## About this task
Of the entries below, return exactly those lines that fall between the one containing "brown traffic cone [282,255,335,327]" and the one containing "yellow spool [643,380,685,439]", the two end lines included.

## Extracted entries

────────────────────

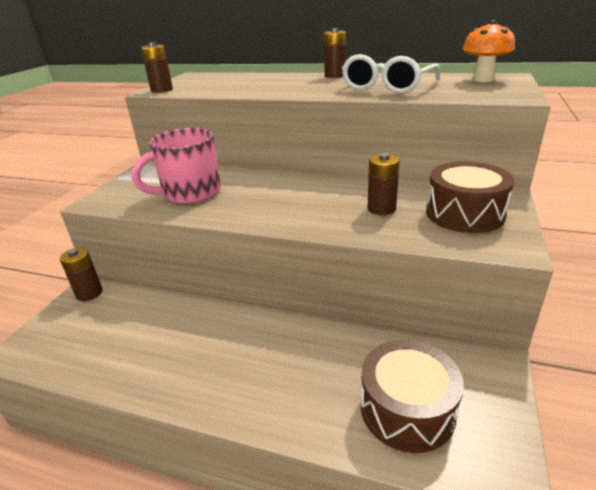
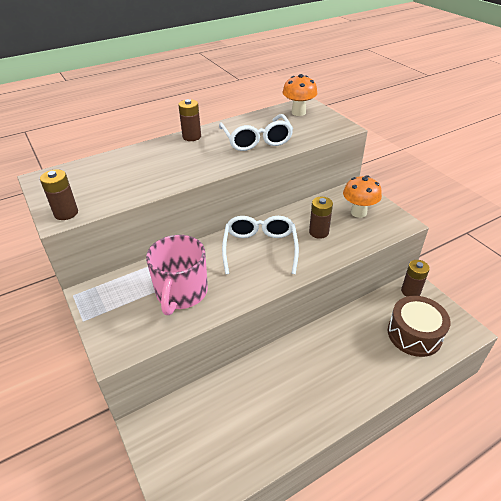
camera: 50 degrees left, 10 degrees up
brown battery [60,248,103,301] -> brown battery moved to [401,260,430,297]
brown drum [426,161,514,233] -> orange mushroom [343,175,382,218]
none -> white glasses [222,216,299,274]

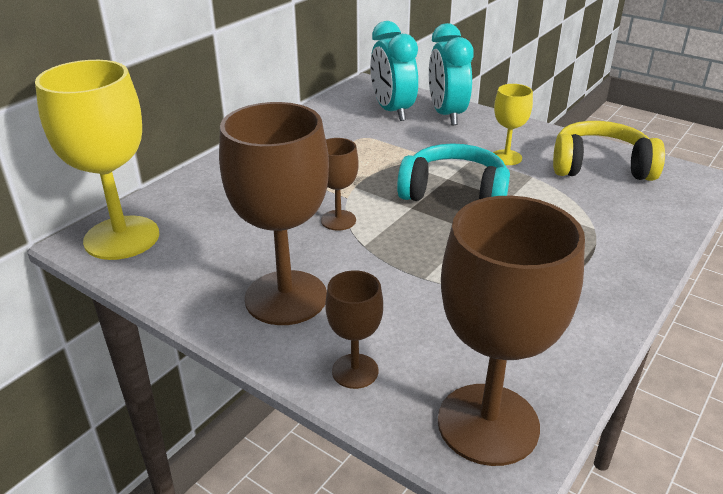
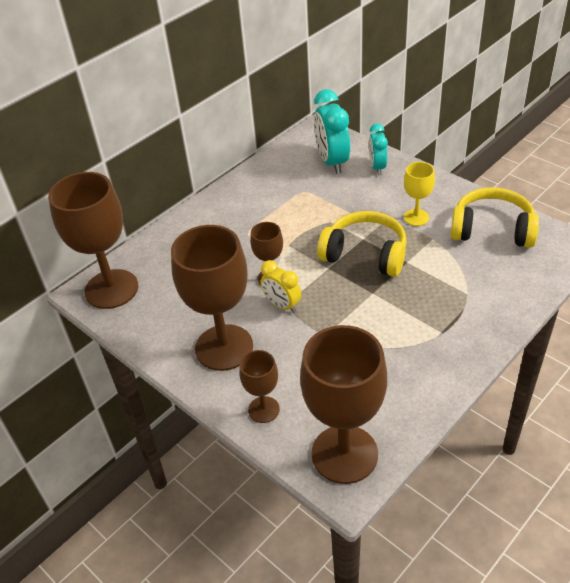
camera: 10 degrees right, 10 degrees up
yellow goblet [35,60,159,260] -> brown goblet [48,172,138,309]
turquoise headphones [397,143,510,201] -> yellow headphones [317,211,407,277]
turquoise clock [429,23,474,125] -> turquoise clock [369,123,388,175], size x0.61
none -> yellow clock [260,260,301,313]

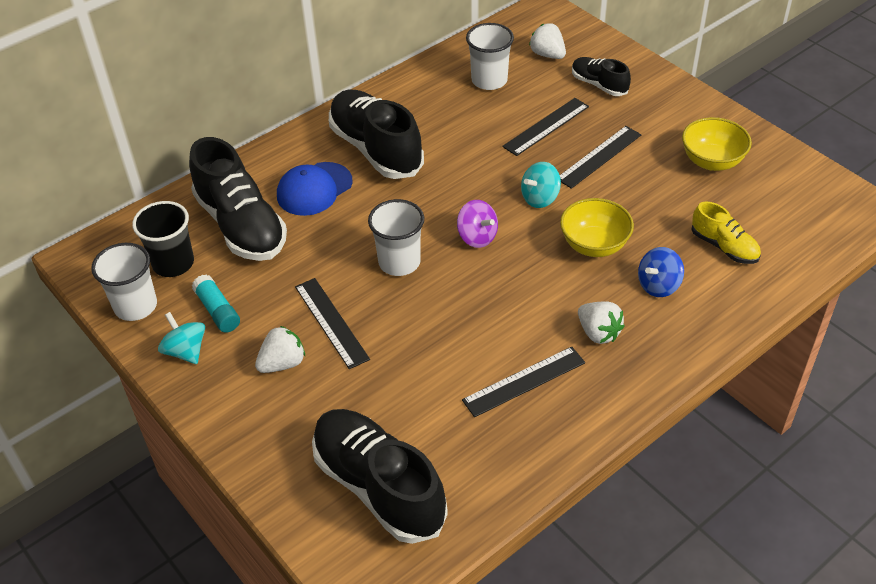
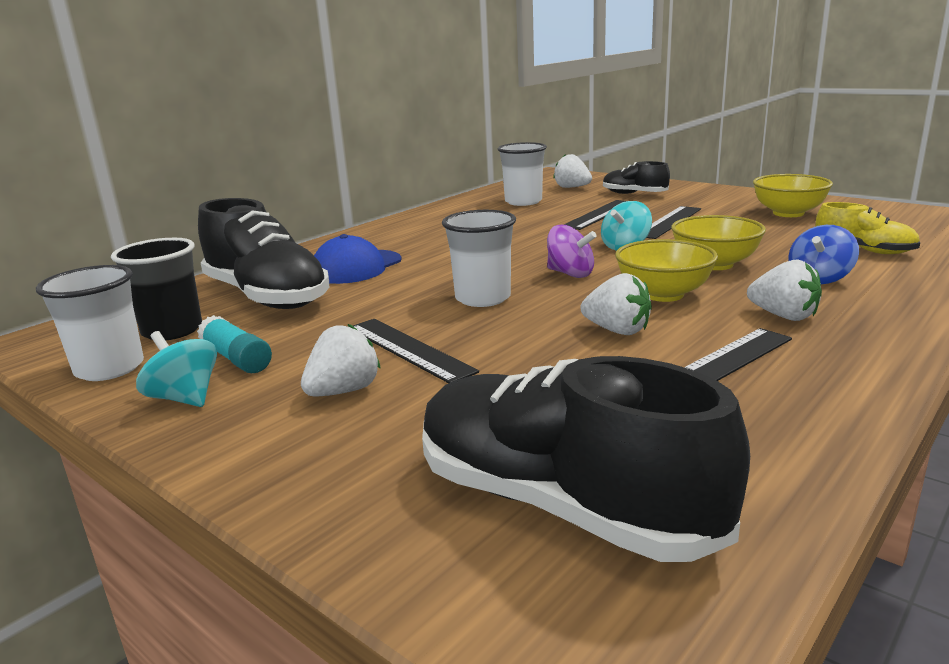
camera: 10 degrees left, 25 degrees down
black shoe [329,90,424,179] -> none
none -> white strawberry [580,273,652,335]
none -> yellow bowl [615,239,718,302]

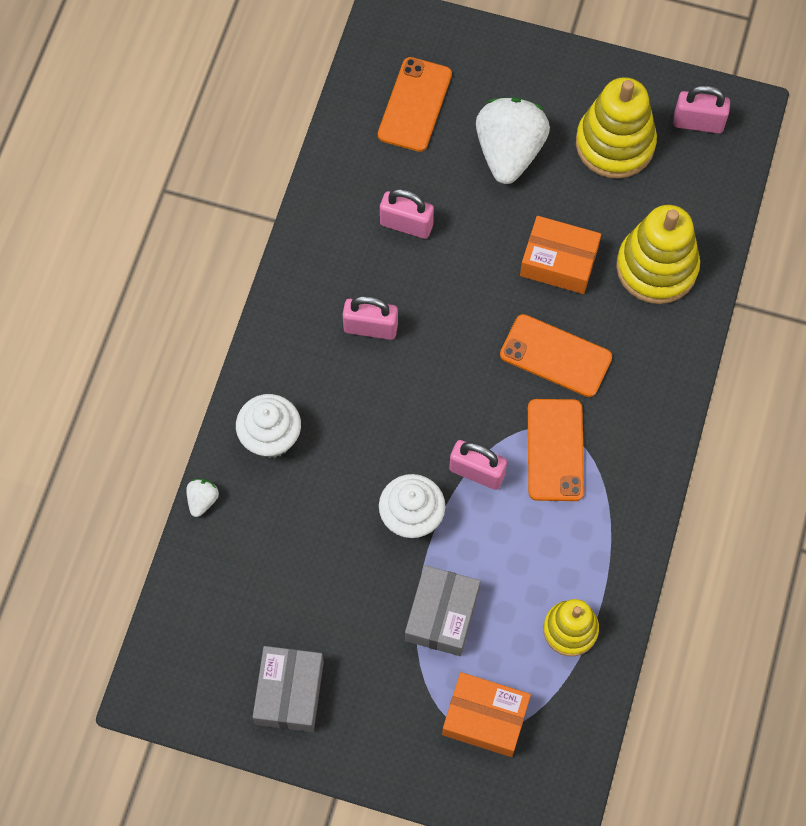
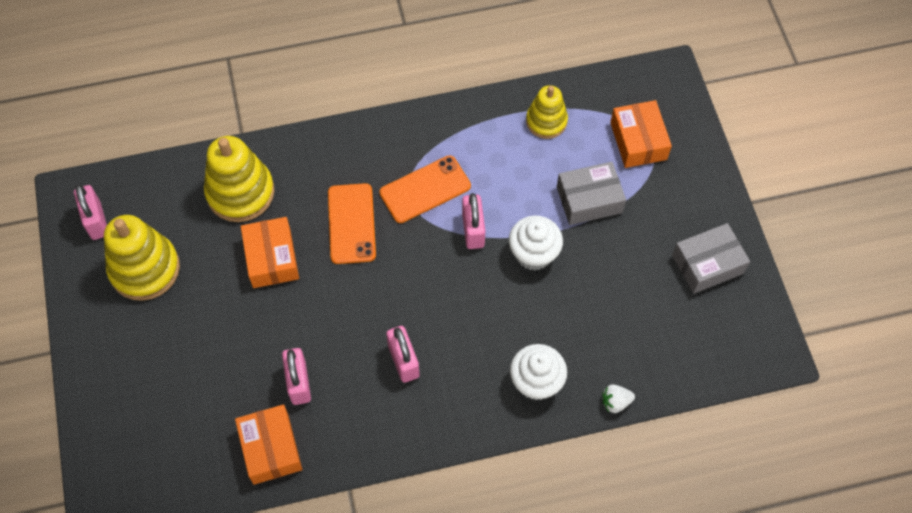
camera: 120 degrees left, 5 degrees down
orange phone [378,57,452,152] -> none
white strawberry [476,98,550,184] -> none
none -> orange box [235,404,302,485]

────────────────────

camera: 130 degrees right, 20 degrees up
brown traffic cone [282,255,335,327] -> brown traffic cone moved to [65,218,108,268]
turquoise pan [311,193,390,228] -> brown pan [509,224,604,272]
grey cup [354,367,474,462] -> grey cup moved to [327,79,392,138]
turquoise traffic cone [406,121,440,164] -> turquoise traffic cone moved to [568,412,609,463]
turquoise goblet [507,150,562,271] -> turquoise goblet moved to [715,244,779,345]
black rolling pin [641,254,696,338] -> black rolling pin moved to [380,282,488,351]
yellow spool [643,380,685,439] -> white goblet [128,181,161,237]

────────────────────

## Answer section
brown traffic cone [282,255,335,327] -> brown traffic cone moved to [65,218,108,268]
turquoise pan [311,193,390,228] -> brown pan [509,224,604,272]
grey cup [354,367,474,462] -> grey cup moved to [327,79,392,138]
turquoise traffic cone [406,121,440,164] -> turquoise traffic cone moved to [568,412,609,463]
turquoise goblet [507,150,562,271] -> turquoise goblet moved to [715,244,779,345]
black rolling pin [641,254,696,338] -> black rolling pin moved to [380,282,488,351]
yellow spool [643,380,685,439] -> white goblet [128,181,161,237]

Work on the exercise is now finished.